§ **What is required**: Scan the entries below for the word "ORANGE" and copy every line in which it occurs.

##### Dataset entries

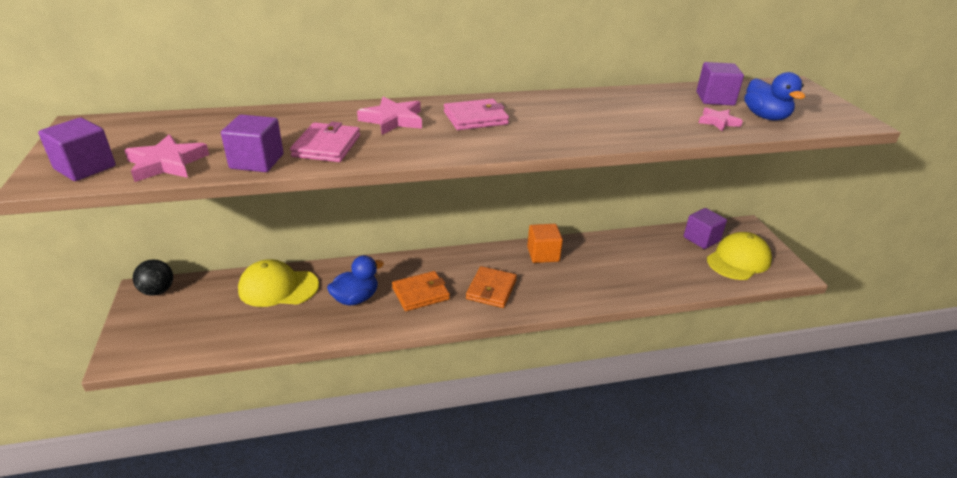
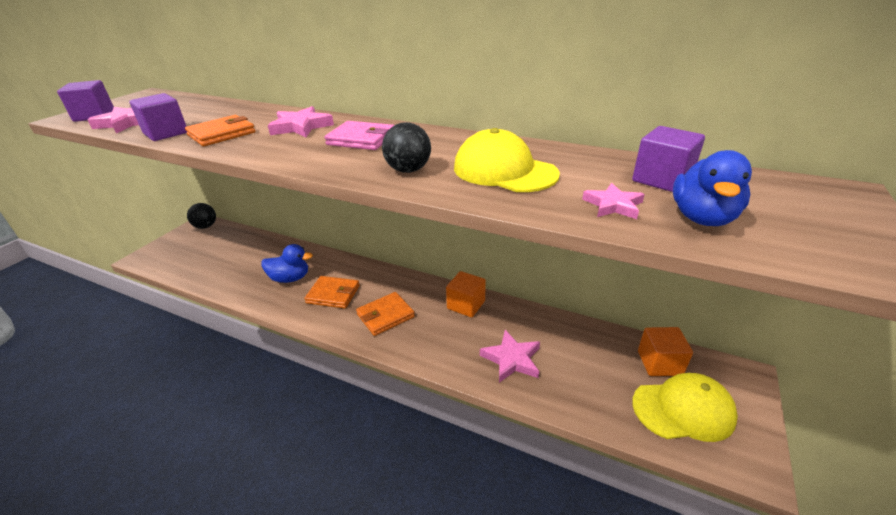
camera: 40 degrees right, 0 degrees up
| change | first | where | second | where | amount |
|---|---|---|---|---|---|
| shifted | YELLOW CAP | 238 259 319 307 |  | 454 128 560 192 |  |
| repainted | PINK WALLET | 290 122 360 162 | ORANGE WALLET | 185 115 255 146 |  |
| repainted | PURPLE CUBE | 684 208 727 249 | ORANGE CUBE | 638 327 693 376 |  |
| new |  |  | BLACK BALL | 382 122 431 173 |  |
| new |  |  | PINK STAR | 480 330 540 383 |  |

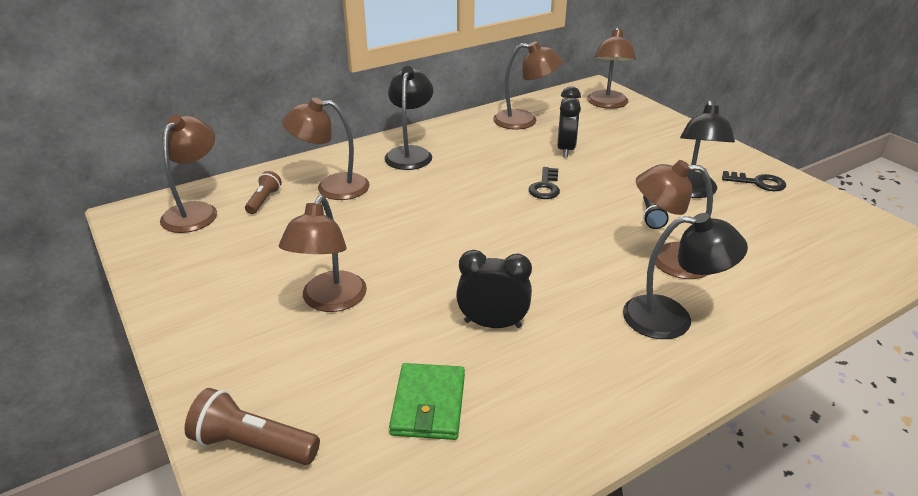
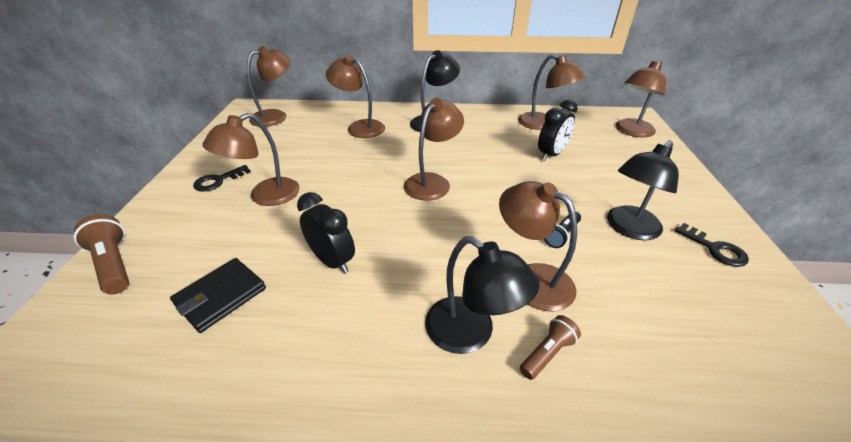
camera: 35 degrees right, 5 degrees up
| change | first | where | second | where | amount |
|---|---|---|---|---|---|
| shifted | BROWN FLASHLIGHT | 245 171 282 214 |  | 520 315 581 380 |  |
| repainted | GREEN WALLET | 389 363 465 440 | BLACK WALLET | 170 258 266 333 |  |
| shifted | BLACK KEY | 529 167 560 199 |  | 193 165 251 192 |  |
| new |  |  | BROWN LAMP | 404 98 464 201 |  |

##########
##### Dataset entries

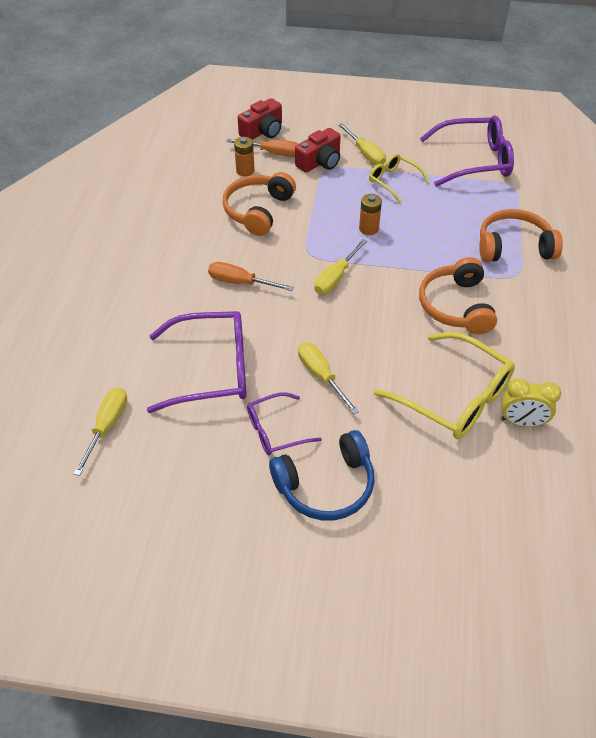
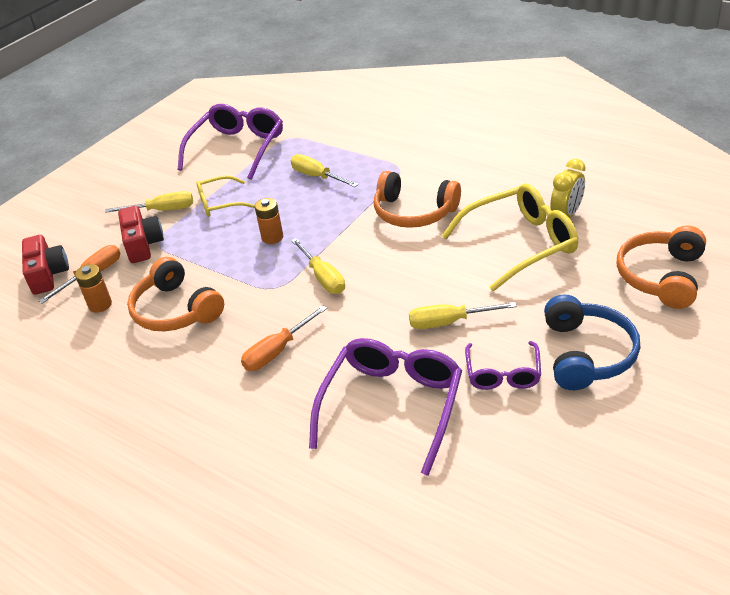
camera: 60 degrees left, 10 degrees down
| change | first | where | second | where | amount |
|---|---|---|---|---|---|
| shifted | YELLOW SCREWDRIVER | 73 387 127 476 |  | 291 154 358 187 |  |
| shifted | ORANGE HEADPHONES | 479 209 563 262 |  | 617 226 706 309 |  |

##########

§ **Exercise response**:
| repainted | PINK WALLET | 290 122 360 162 | ORANGE WALLET | 185 115 255 146 |  |
| repainted | PURPLE CUBE | 684 208 727 249 | ORANGE CUBE | 638 327 693 376 |  |
| shifted | ORANGE HEADPHONES | 479 209 563 262 |  | 617 226 706 309 |  |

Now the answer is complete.